WORK TASK:
Exclude the pictures and retype the entries as written.

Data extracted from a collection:
....

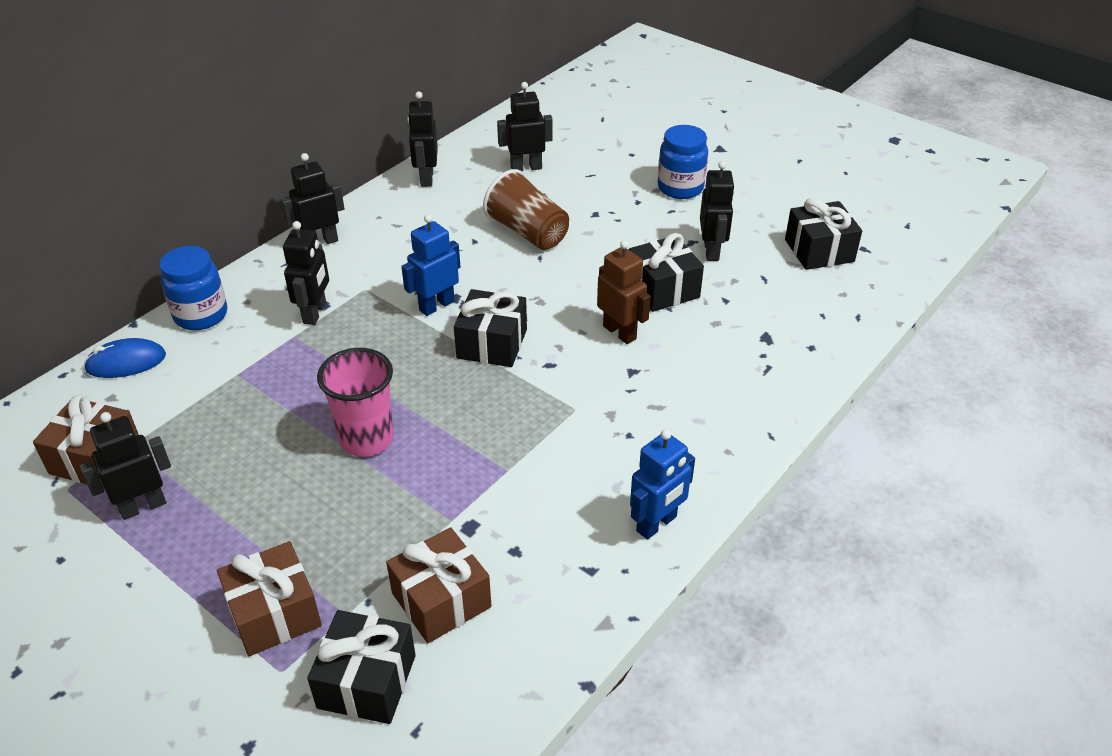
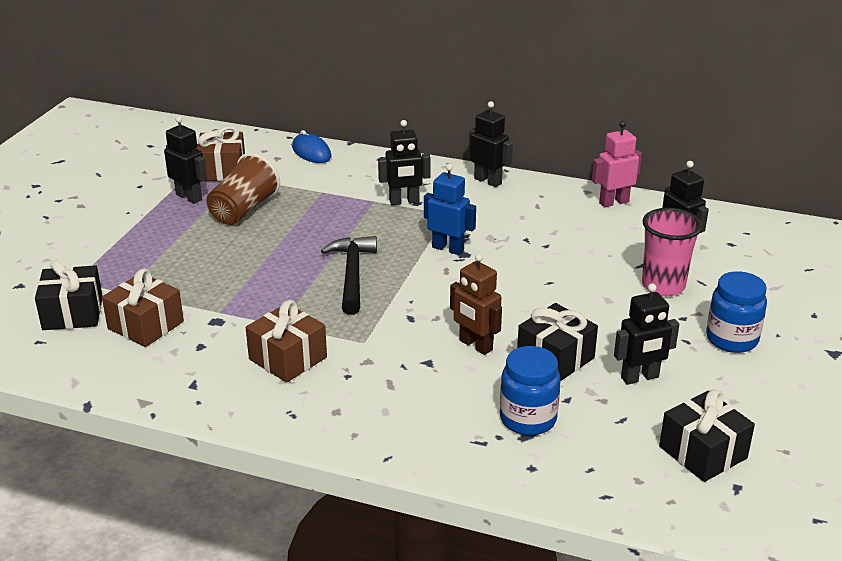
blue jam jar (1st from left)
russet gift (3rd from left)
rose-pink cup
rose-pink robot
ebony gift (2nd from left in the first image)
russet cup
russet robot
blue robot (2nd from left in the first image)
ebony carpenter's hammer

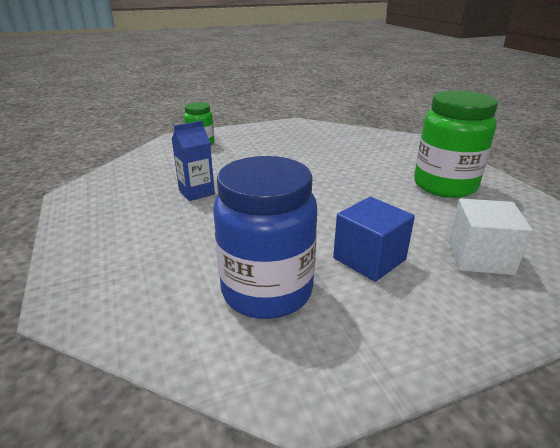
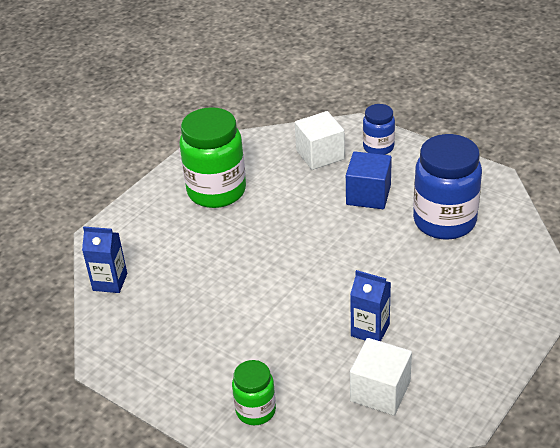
blue juice carton (1st from left)
white cube (2nd from left)
blue jam jar (1st from left)

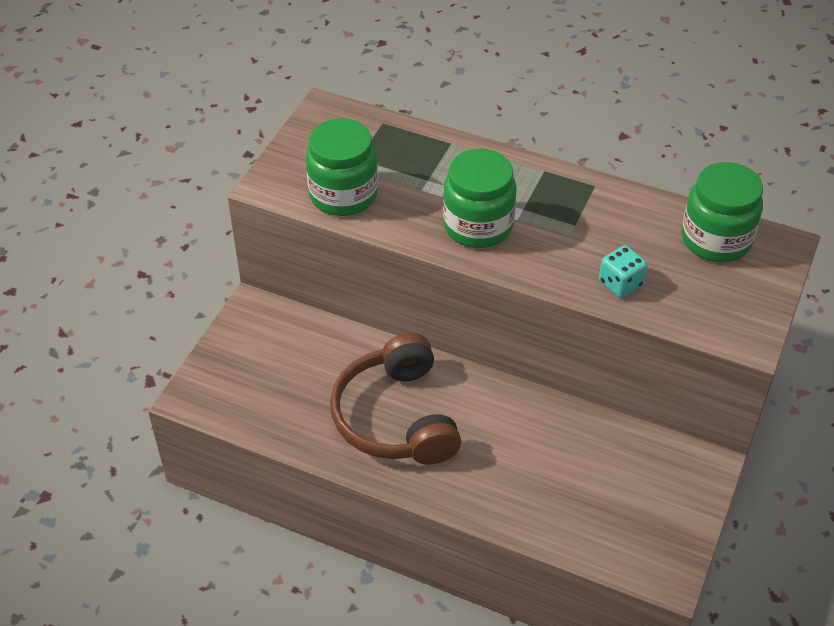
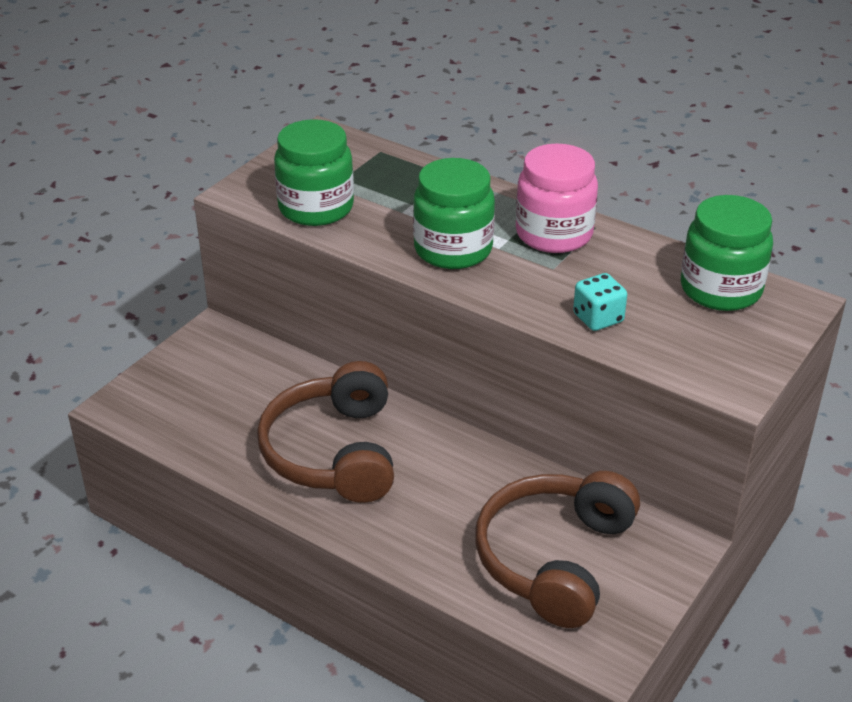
russet headset (2nd from left)
rose-pink jam jar

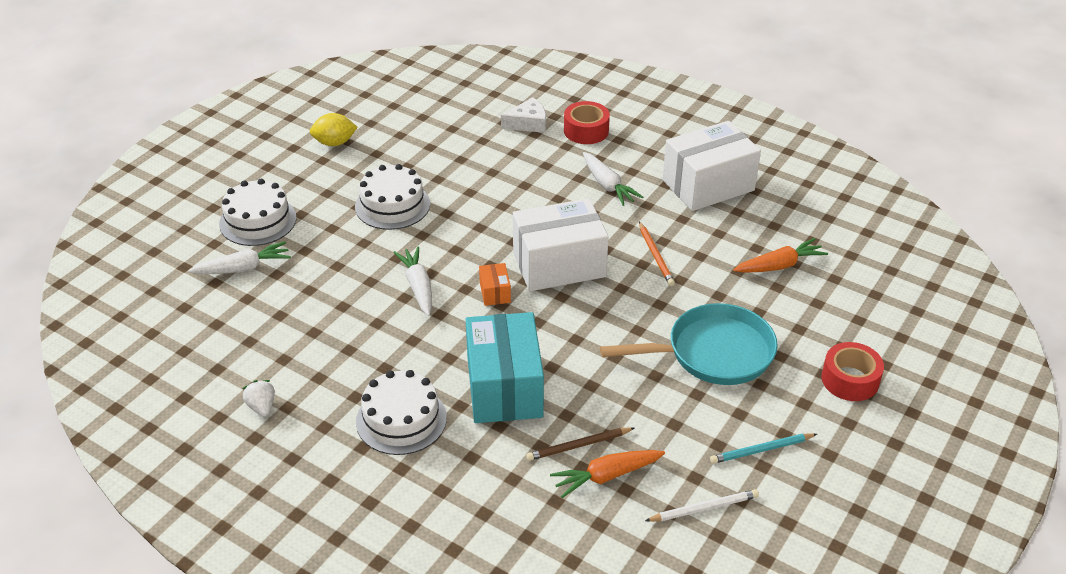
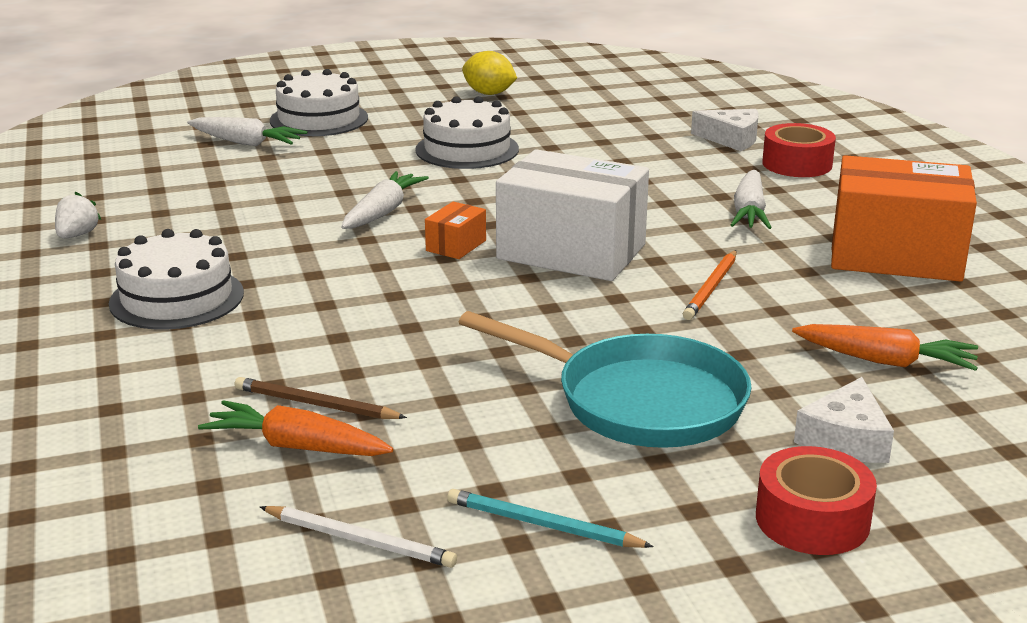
teal package
orange-coloured package (2nd from left)
white cheese wedge (2nd from left)

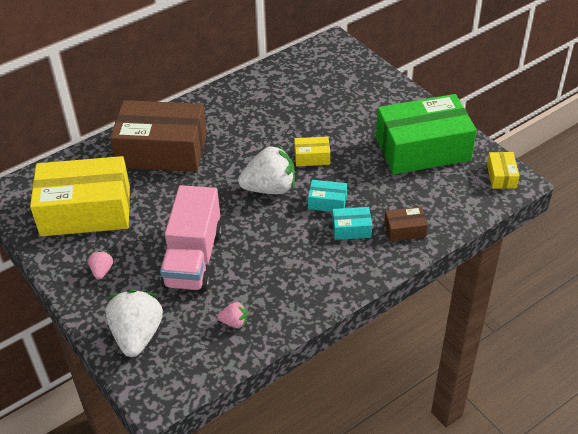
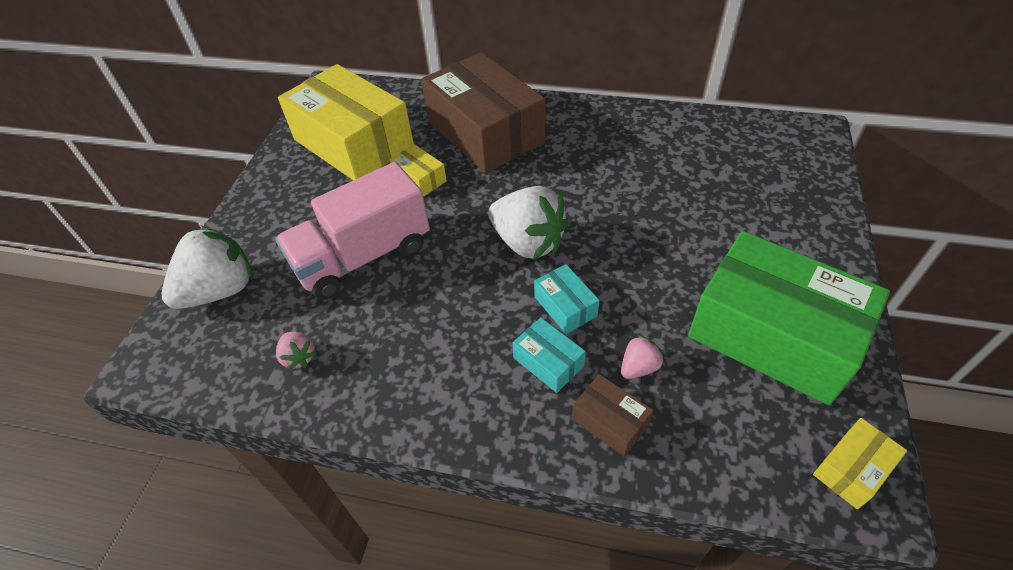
rose-pink berry (2nd from left)
yellow package (2nd from left)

....

ANSWER TO THE EXERCISE:
blue jam jar (1st from left)
russet gift (3rd from left)
rose-pink cup
rose-pink robot
ebony gift (2nd from left in the first image)
russet cup
russet robot
blue robot (2nd from left in the first image)
ebony carpenter's hammer

blue juice carton (1st from left)
white cube (2nd from left)
blue jam jar (1st from left)

russet headset (2nd from left)
rose-pink jam jar

teal package
orange-coloured package (2nd from left)
white cheese wedge (2nd from left)

rose-pink berry (2nd from left)
yellow package (2nd from left)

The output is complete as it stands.